Supplied records |
____

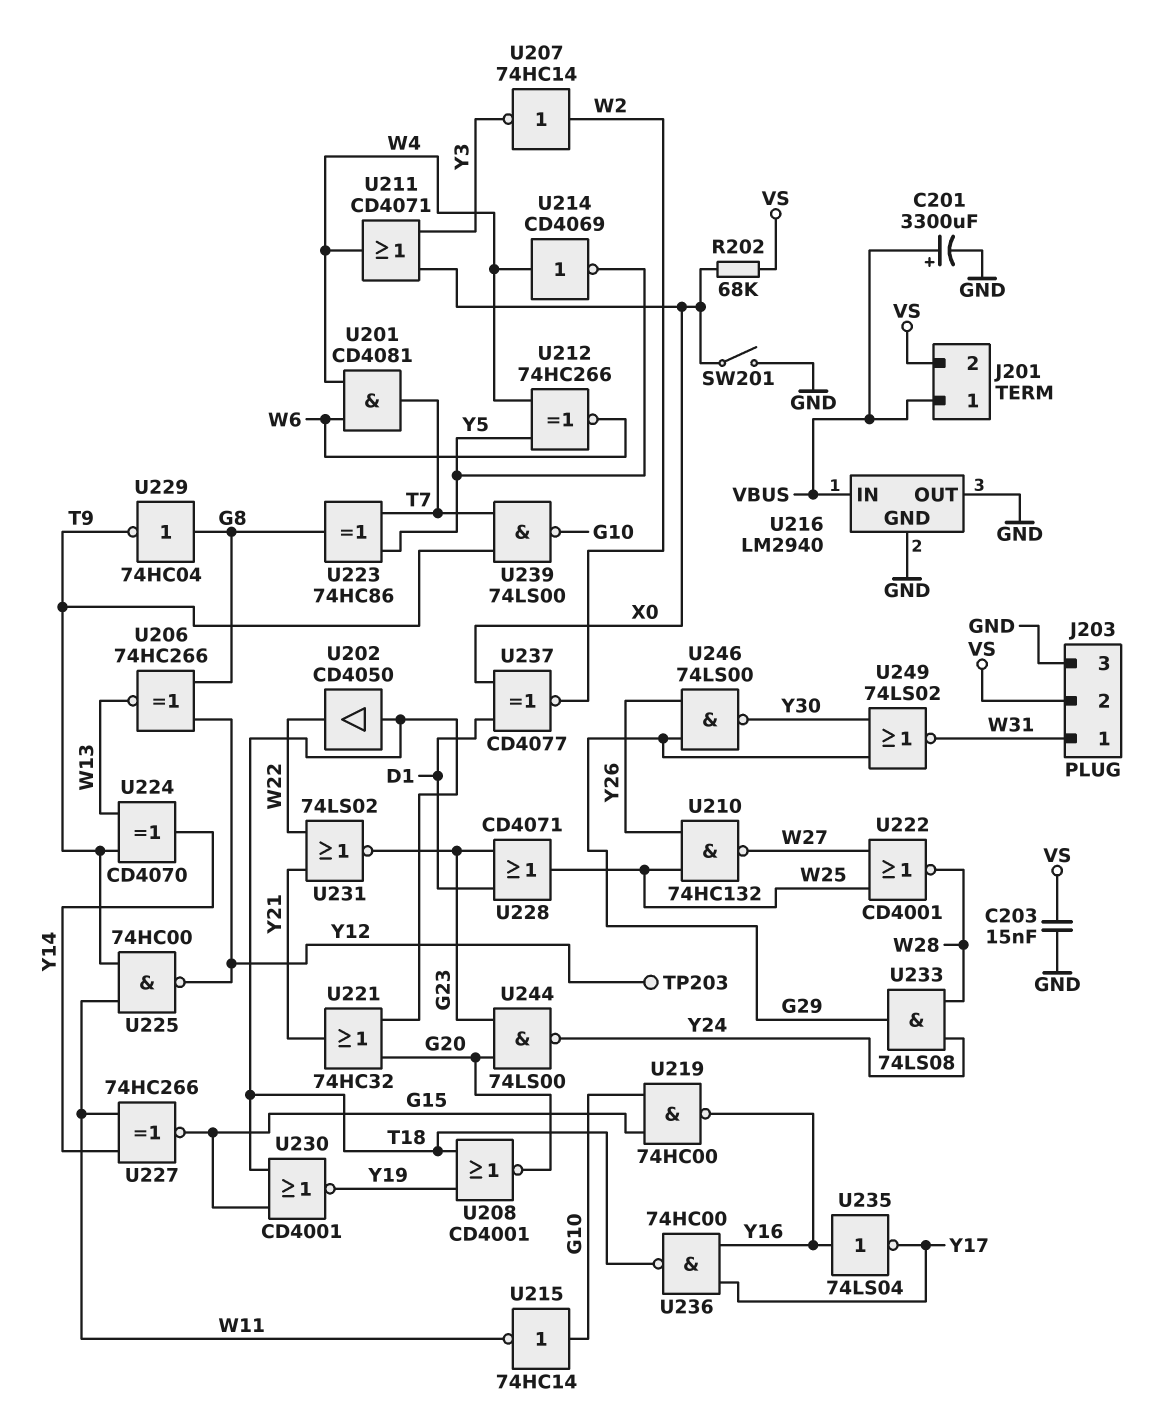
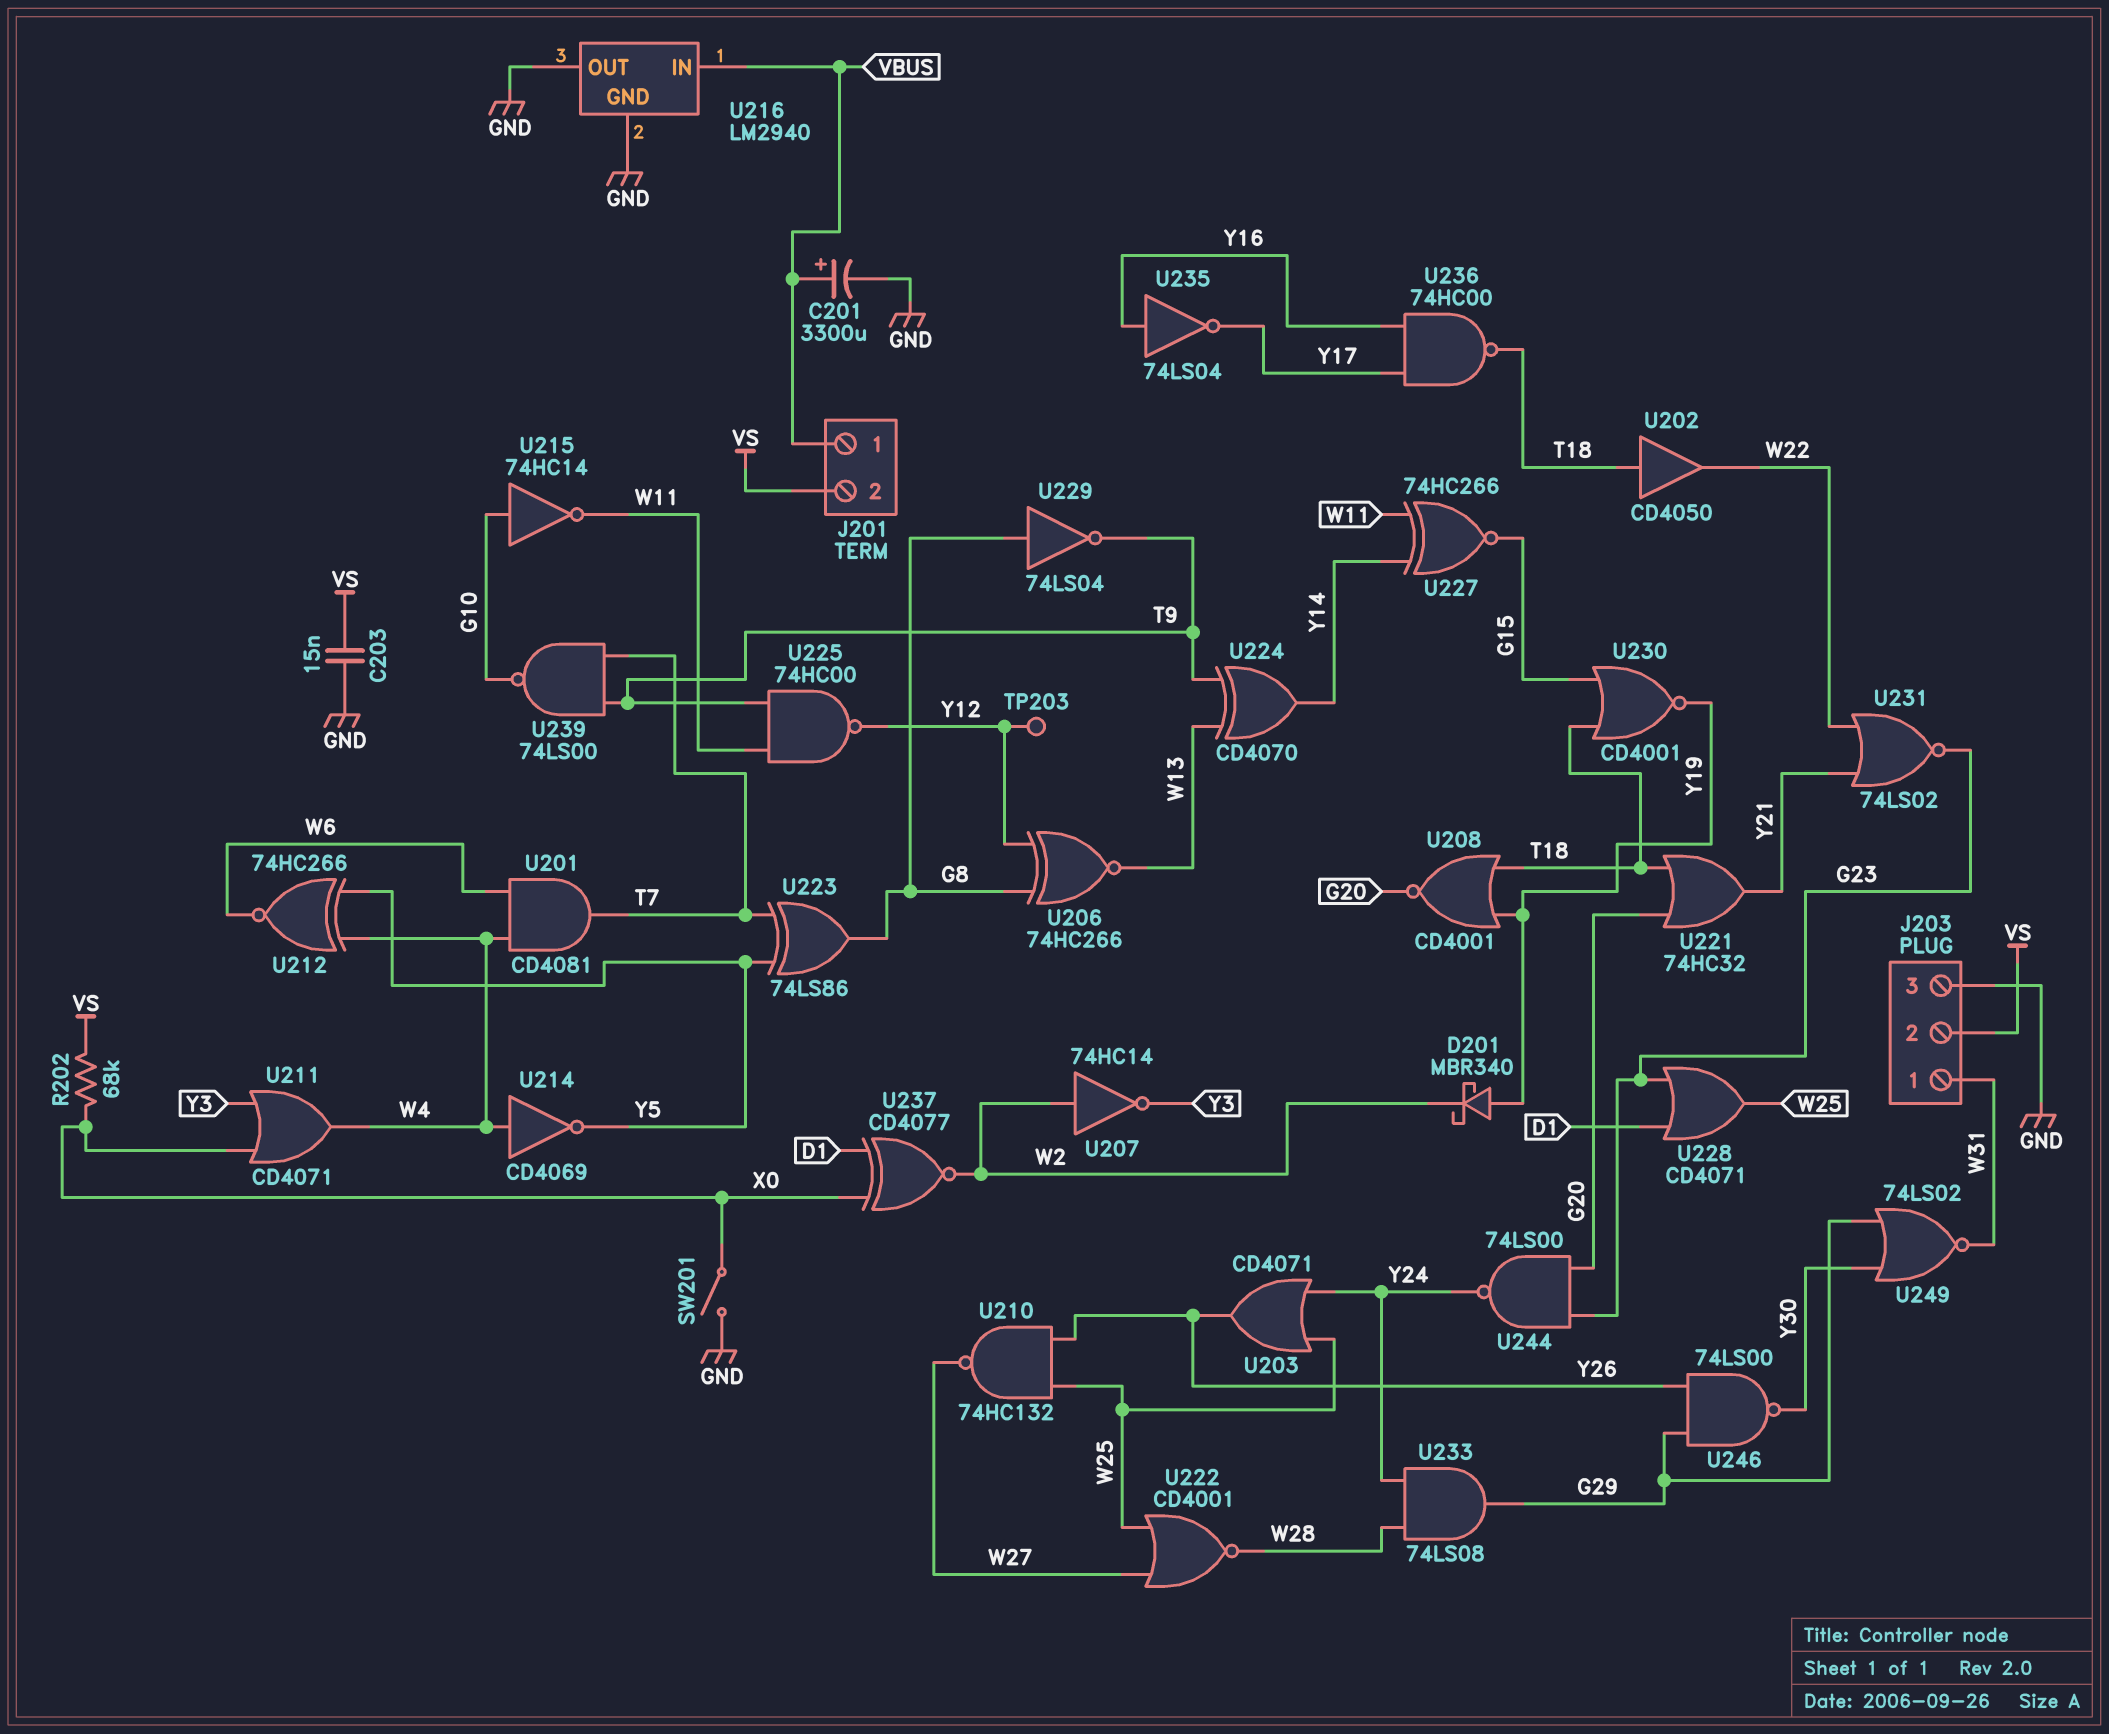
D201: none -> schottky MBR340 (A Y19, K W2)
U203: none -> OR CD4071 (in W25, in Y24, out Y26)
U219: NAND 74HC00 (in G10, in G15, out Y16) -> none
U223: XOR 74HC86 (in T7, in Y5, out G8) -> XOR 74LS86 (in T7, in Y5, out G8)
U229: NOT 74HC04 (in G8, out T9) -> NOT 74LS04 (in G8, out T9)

____

Once the line containing "U203: none ->" is found, output it and each line after it through the end of the listing above, exactly, with nothing else.

U203: none -> OR CD4071 (in W25, in Y24, out Y26)
U219: NAND 74HC00 (in G10, in G15, out Y16) -> none
U223: XOR 74HC86 (in T7, in Y5, out G8) -> XOR 74LS86 (in T7, in Y5, out G8)
U229: NOT 74HC04 (in G8, out T9) -> NOT 74LS04 (in G8, out T9)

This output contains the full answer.